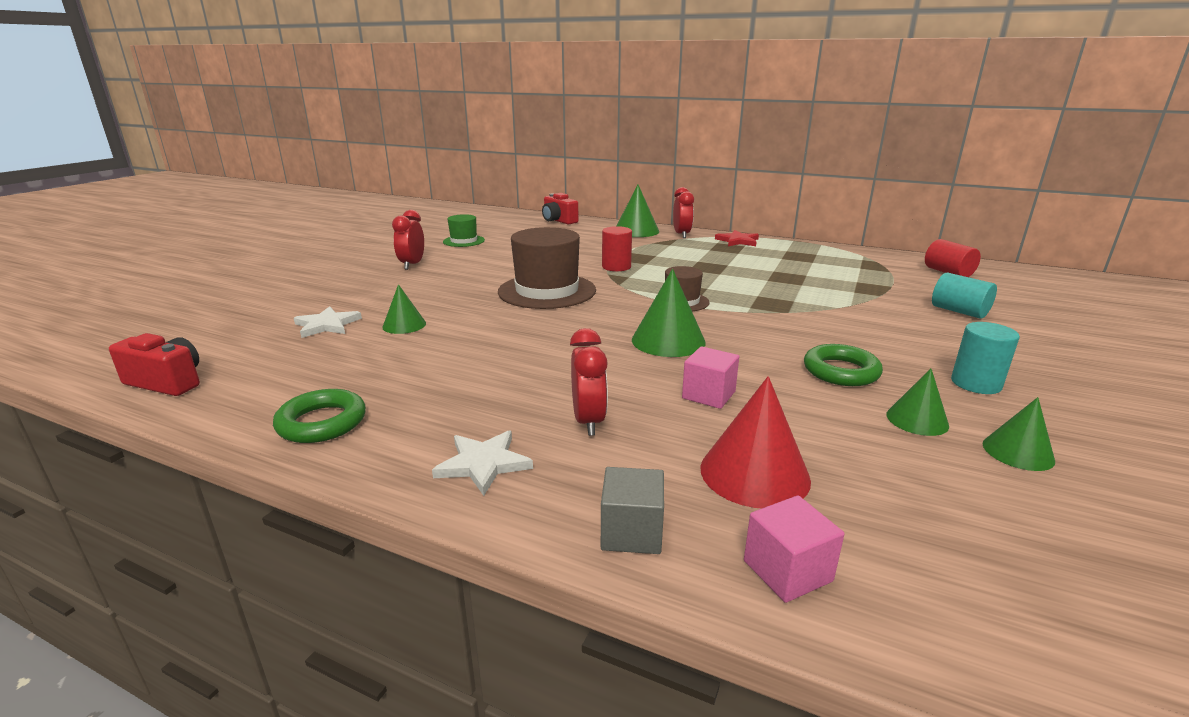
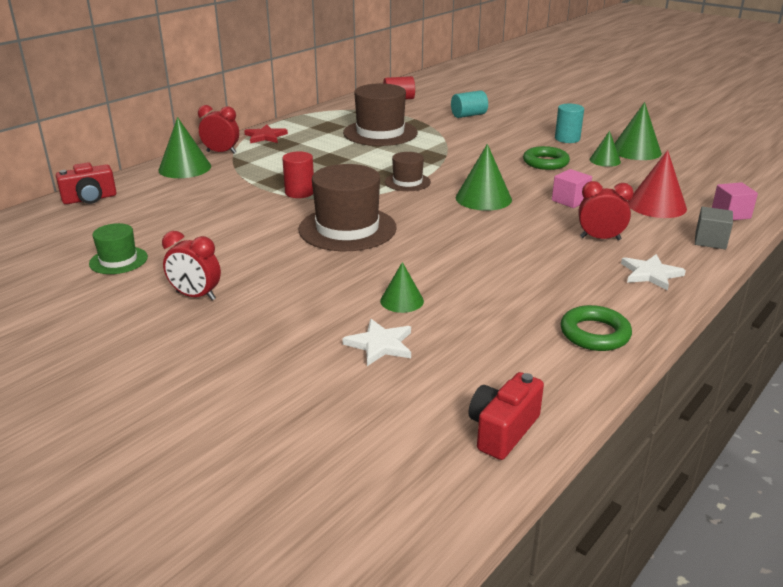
camera: 75 degrees left, 5 degrees up
(814, 276) = (380, 133): none -> brown hat
(1018, 452) = (636, 151): green cone -> green cone, size x1.65

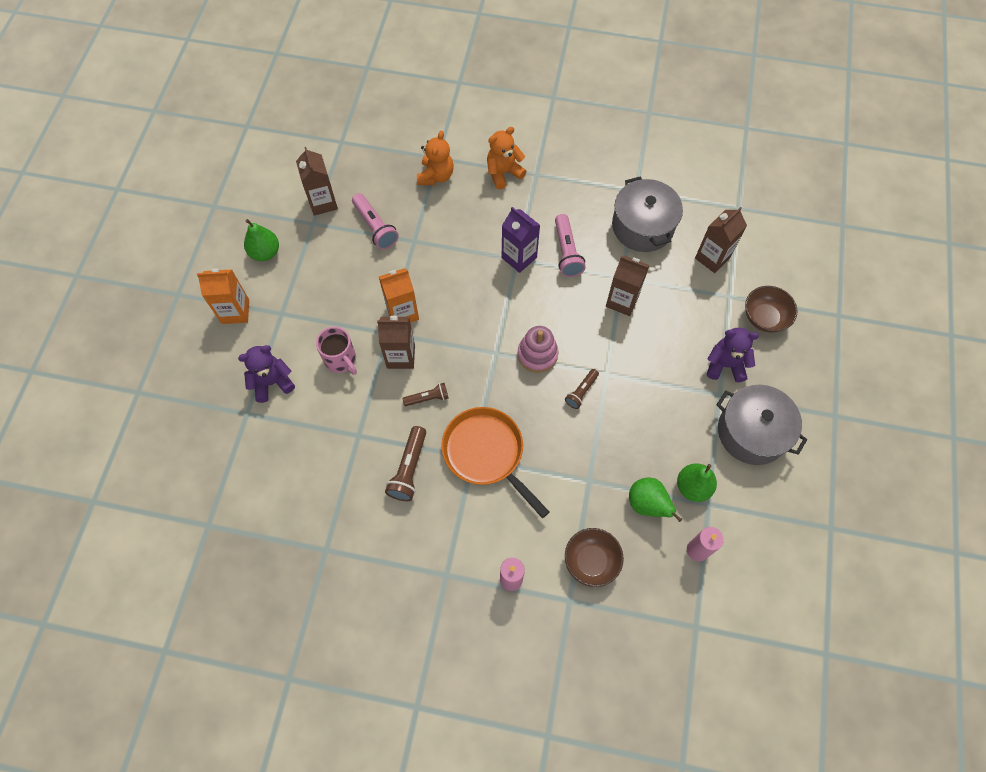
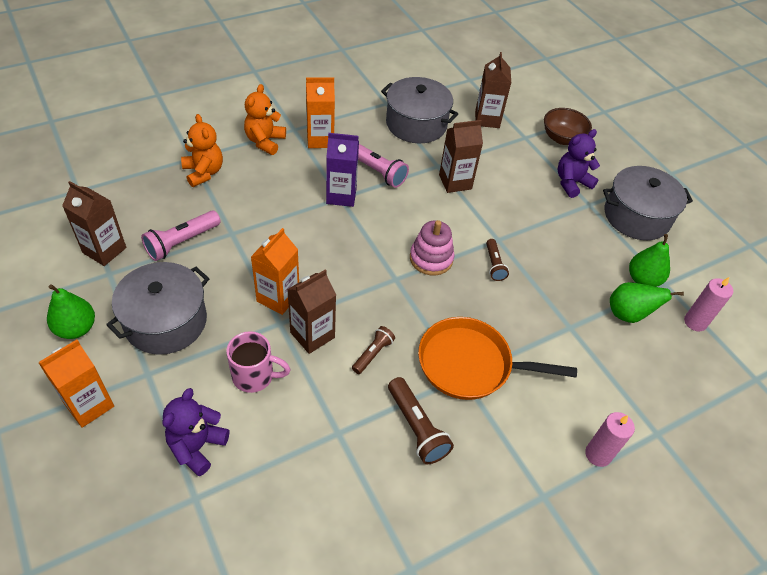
camera: 45 degrees left, 15 degrees down
(319, 283) = (166, 321): none -> grey pot
(375, 227) = (182, 242): pink flashlight -> pink flashlight turned 120 degrees clockwise
(548, 196) = (320, 139): none -> orange carton
(591, 561) = (638, 388): brown bowl -> none

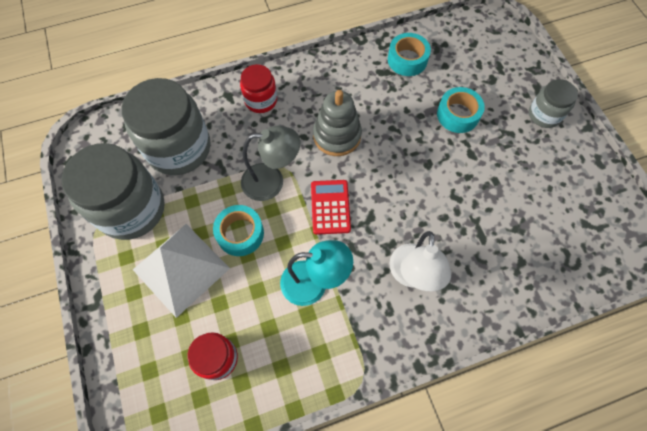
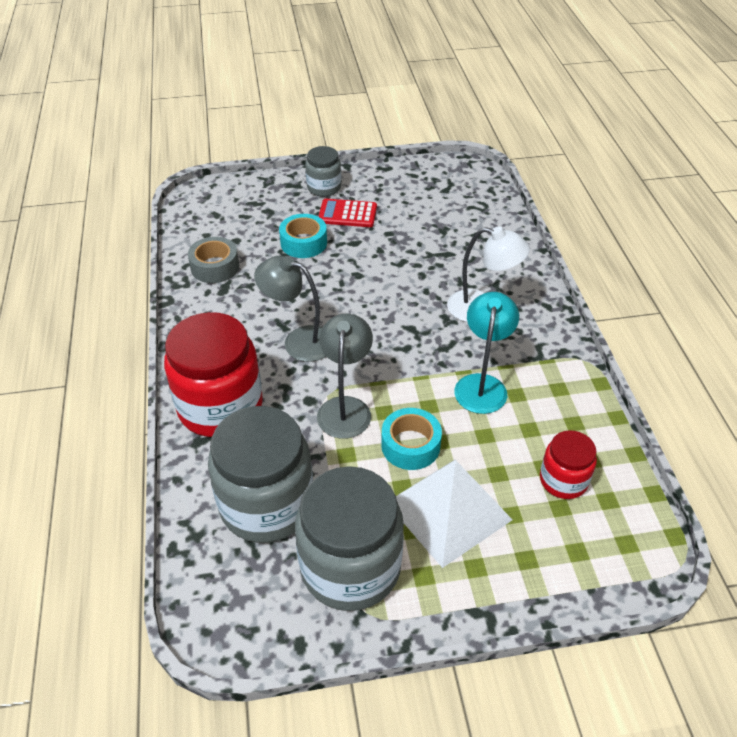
camera: 80 degrees left, 20 degrees down
(261, 100) = (220, 406): red jar -> red jar, size x1.90
(330, 207) = (392, 359): red calculator -> red calculator (347, 214)
(337, 135) = (299, 341): grey stacking toy -> grey lamp
(407, 60) = (215, 267): turquoise tape -> grey tape

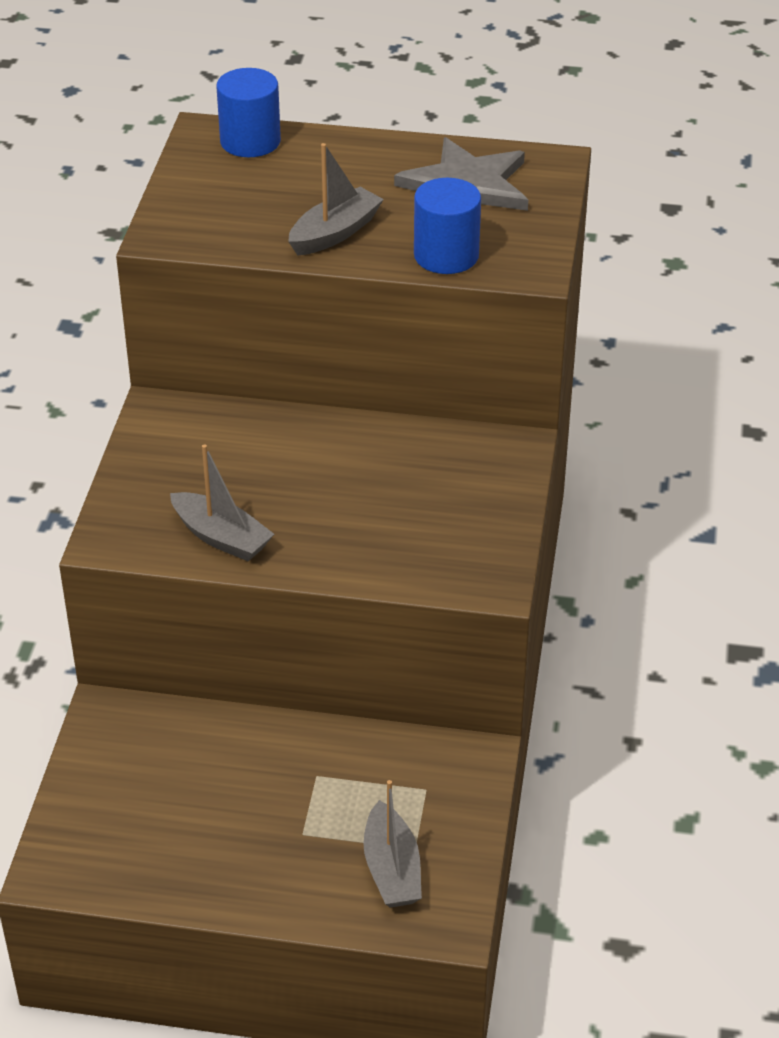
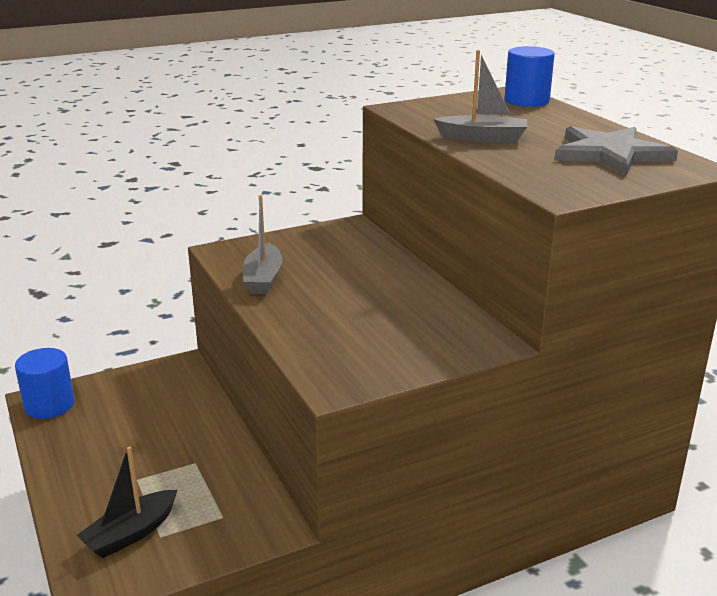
camera: 55 degrees right, 15 degrees down
(392, 869) = (130, 533): grey boat -> black boat
(446, 255) = (522, 168): blue cylinder -> blue cylinder (49, 405)

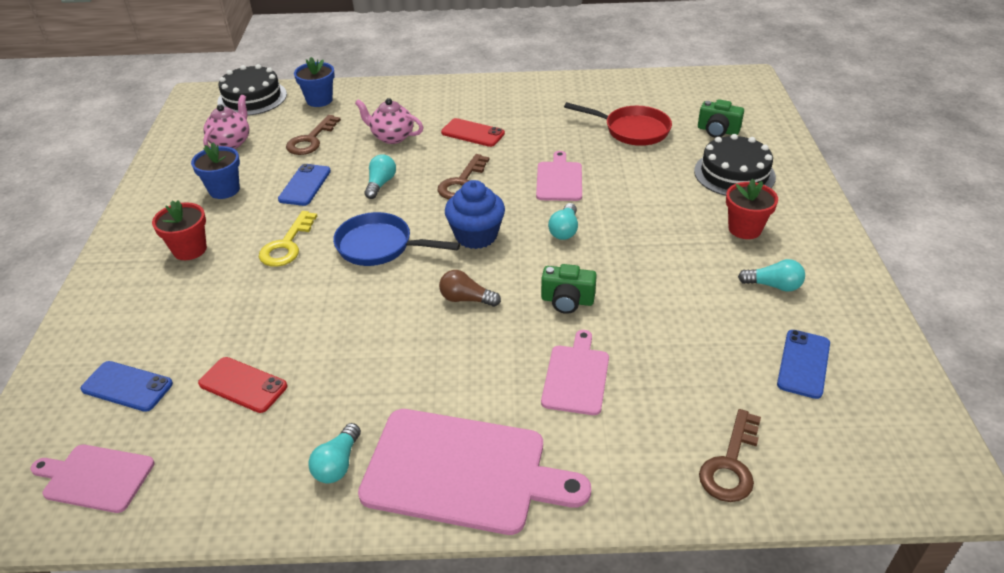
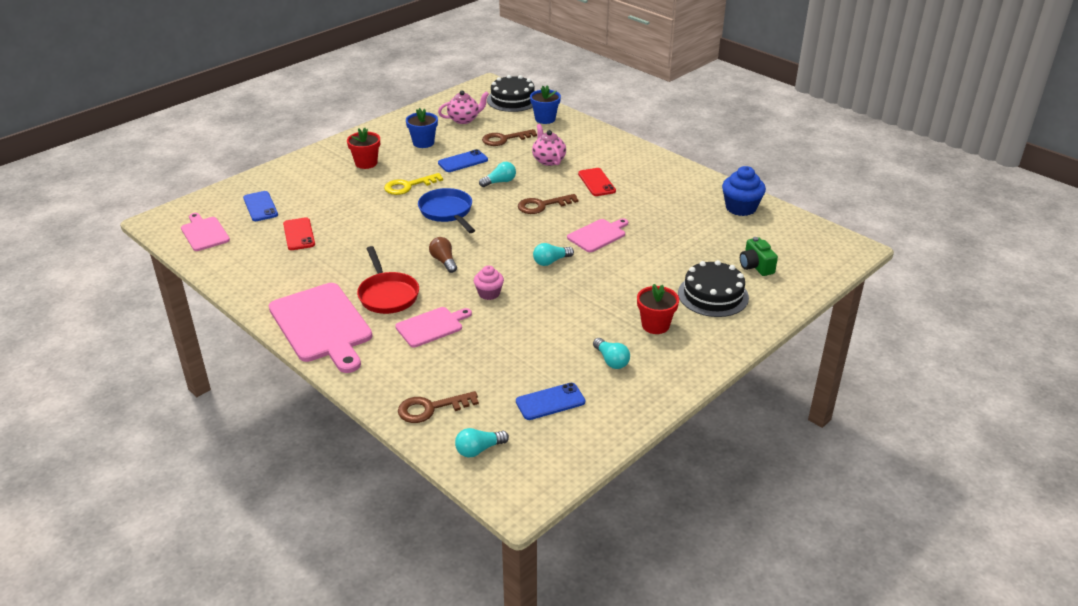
camera: 45 degrees right, 5 degrees down
(338, 464) = (284, 288): turquoise light bulb -> turquoise light bulb (479, 449)
(476, 236) = (501, 236): blue cupcake -> blue cupcake (740, 208)
(567, 300) = (489, 293): green camera -> pink cupcake
(632, 130) = (697, 234): red pan -> red pan (387, 295)

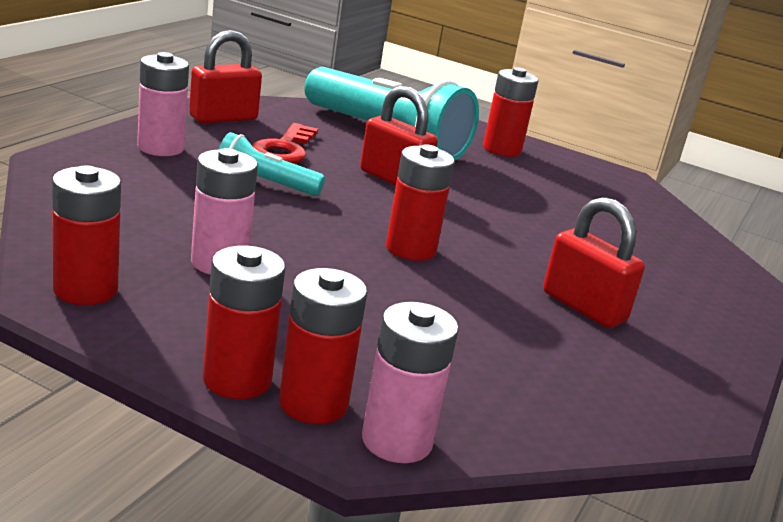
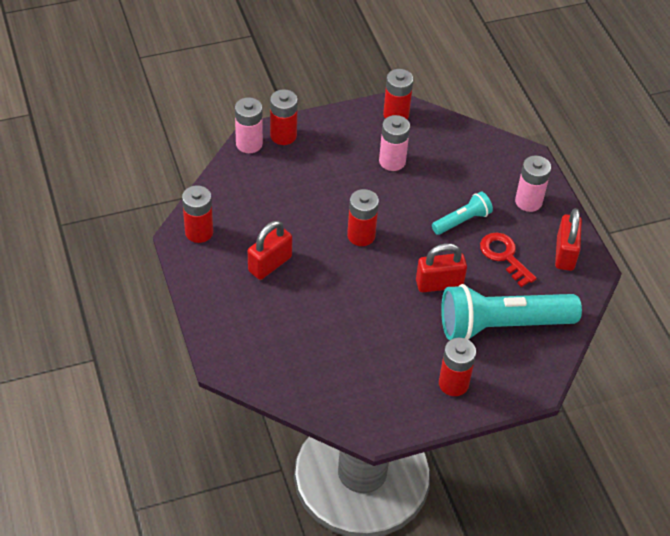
camera: 135 degrees right, 25 degrees up
(237, 380) = (311, 125): red battery -> red battery (199, 232)
(583, 307) = (270, 264): red padlock -> red padlock turned 45 degrees counterclockwise

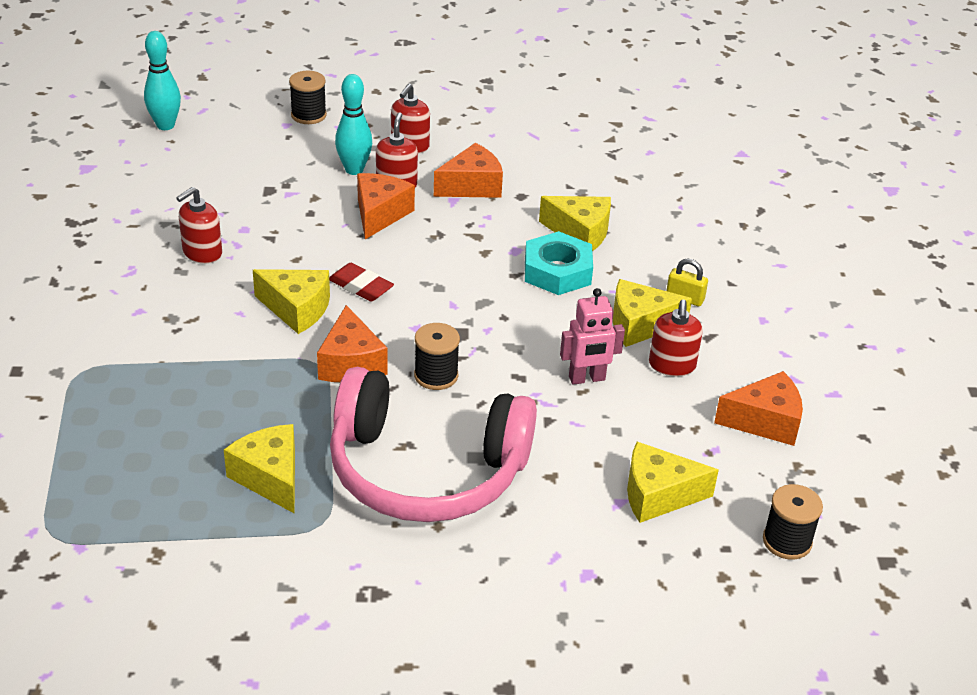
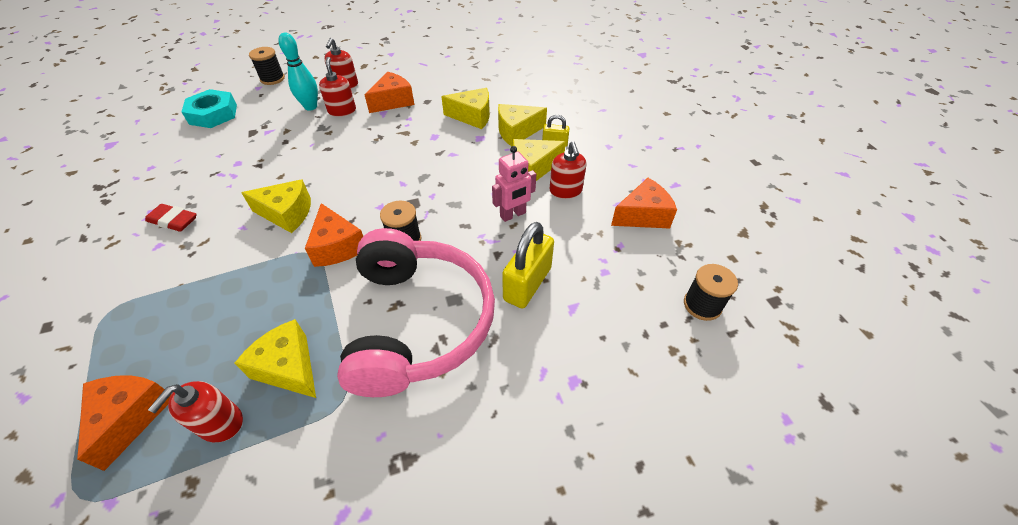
camera: 15 degrees left, 10 degrees up
(165, 125) = (170, 104): turquoise bowling pin -> none
(202, 253) = (206, 187): red soap dispenser -> red soap dispenser (220, 423)
(360, 287) = (332, 185): red eraser -> red eraser (173, 221)
(380, 214) = (335, 132): orange cheese -> orange cheese (131, 417)
(426, 470) = (418, 322): pink headphones -> pink headphones turned 90 degrees counterclockwise
(557, 271) = (466, 144): turquoise nut -> turquoise nut (213, 114)
(573, 463) = (527, 284): none -> yellow padlock
(658, 495) = (597, 293): yellow cheese -> yellow cheese (517, 132)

Task brief - The lines to copy run from the one containing "(380, 214) = (335, 132): orange" through the last line above. Copy them exactly and include nothing else.

Solved exercise -
(380, 214) = (335, 132): orange cheese -> orange cheese (131, 417)
(426, 470) = (418, 322): pink headphones -> pink headphones turned 90 degrees counterclockwise
(557, 271) = (466, 144): turquoise nut -> turquoise nut (213, 114)
(573, 463) = (527, 284): none -> yellow padlock
(658, 495) = (597, 293): yellow cheese -> yellow cheese (517, 132)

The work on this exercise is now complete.